### EXERCISE DATA

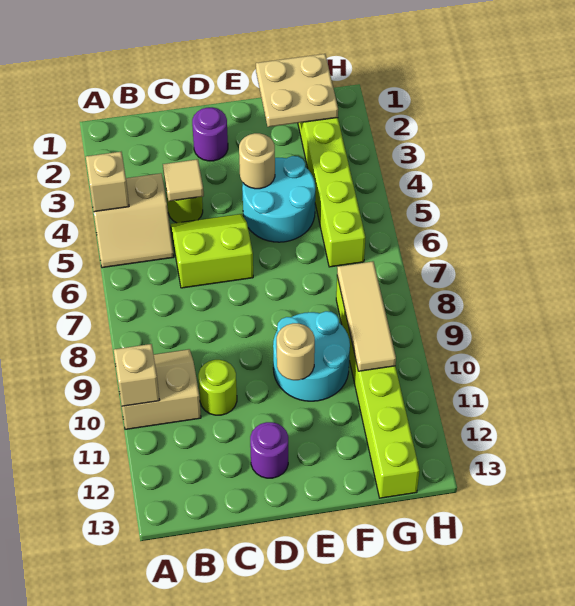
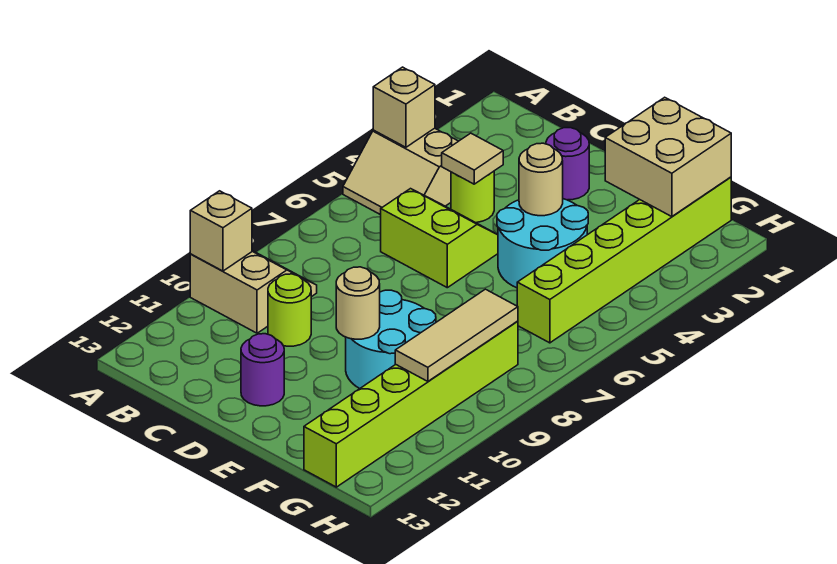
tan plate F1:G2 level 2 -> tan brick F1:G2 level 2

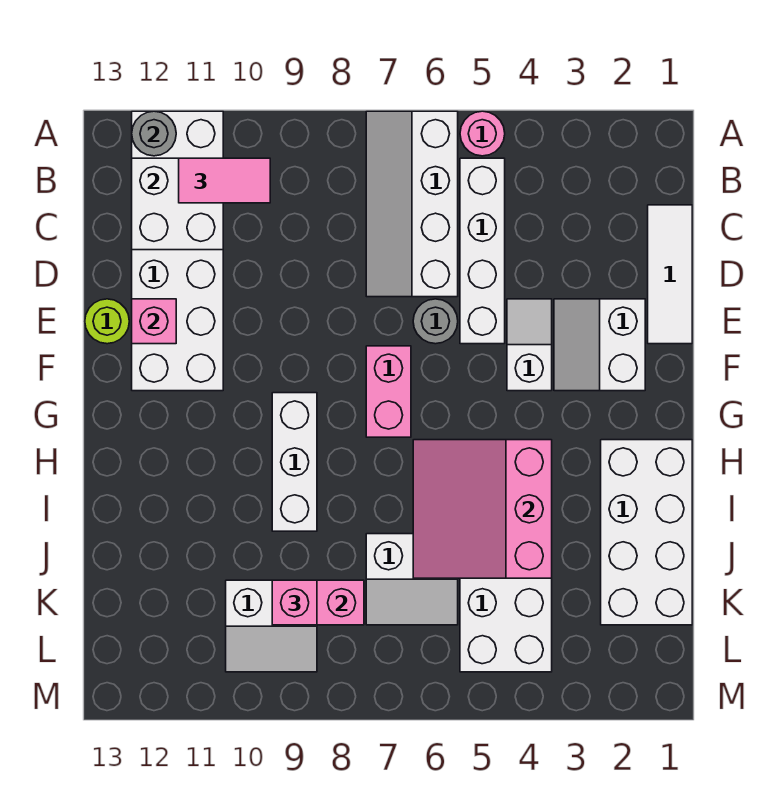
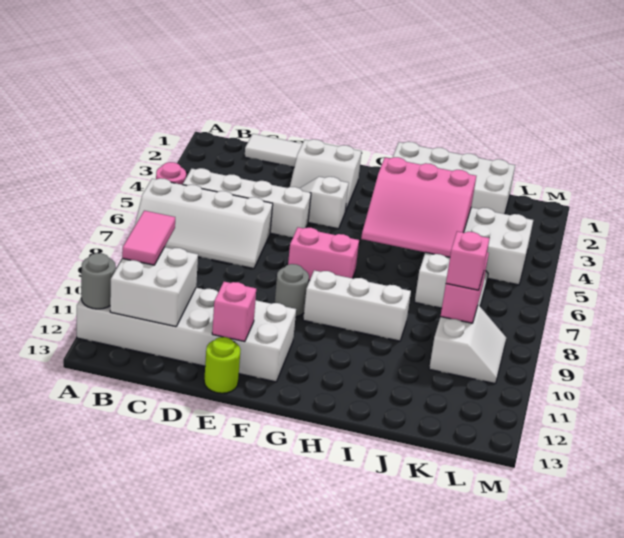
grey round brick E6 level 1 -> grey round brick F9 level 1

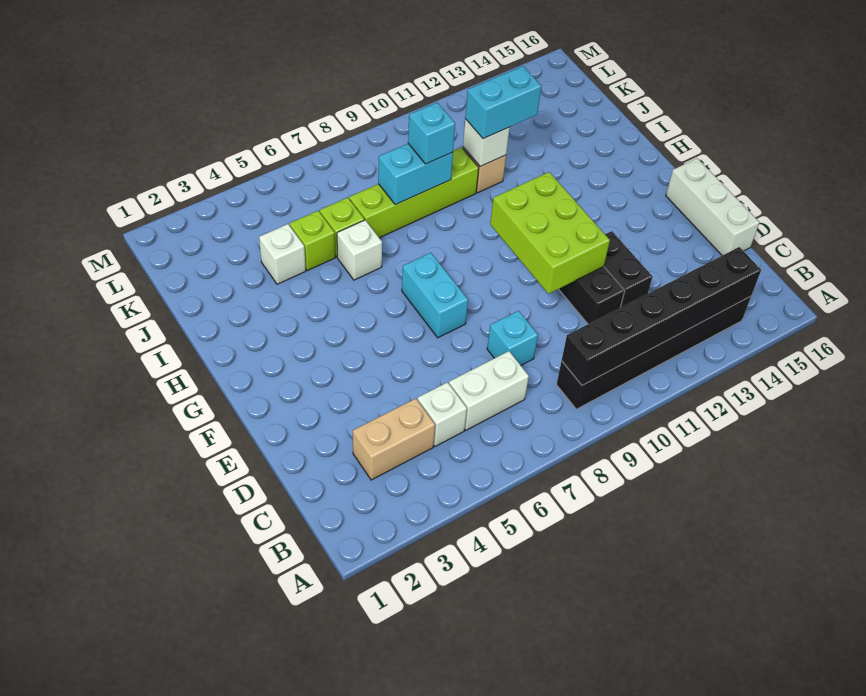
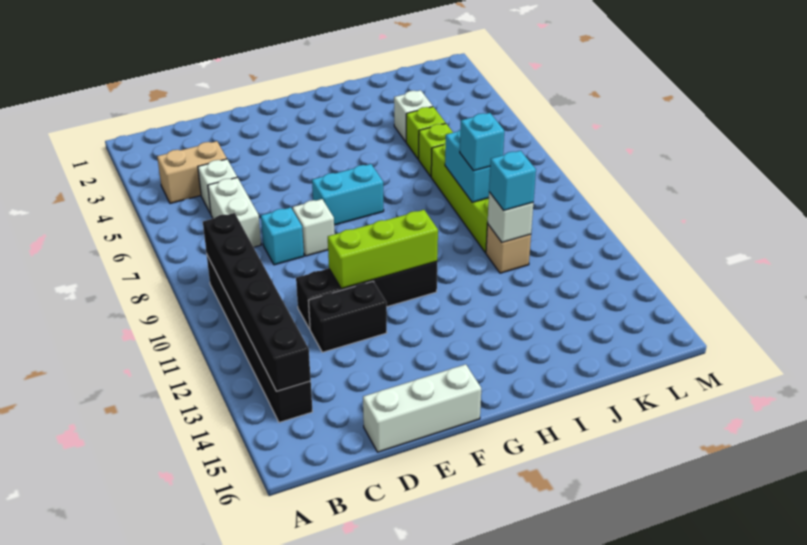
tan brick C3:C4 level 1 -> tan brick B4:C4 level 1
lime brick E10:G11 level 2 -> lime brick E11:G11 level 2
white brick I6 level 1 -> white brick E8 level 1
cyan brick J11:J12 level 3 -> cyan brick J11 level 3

### WORK TO COMPLETE
Transcribe all of the listing precisely. The images stay out of it.

### WRITTEN RESPONSE
tan plate F1:G2 level 2 -> tan brick F1:G2 level 2

grey round brick E6 level 1 -> grey round brick F9 level 1

tan brick C3:C4 level 1 -> tan brick B4:C4 level 1
lime brick E10:G11 level 2 -> lime brick E11:G11 level 2
white brick I6 level 1 -> white brick E8 level 1
cyan brick J11:J12 level 3 -> cyan brick J11 level 3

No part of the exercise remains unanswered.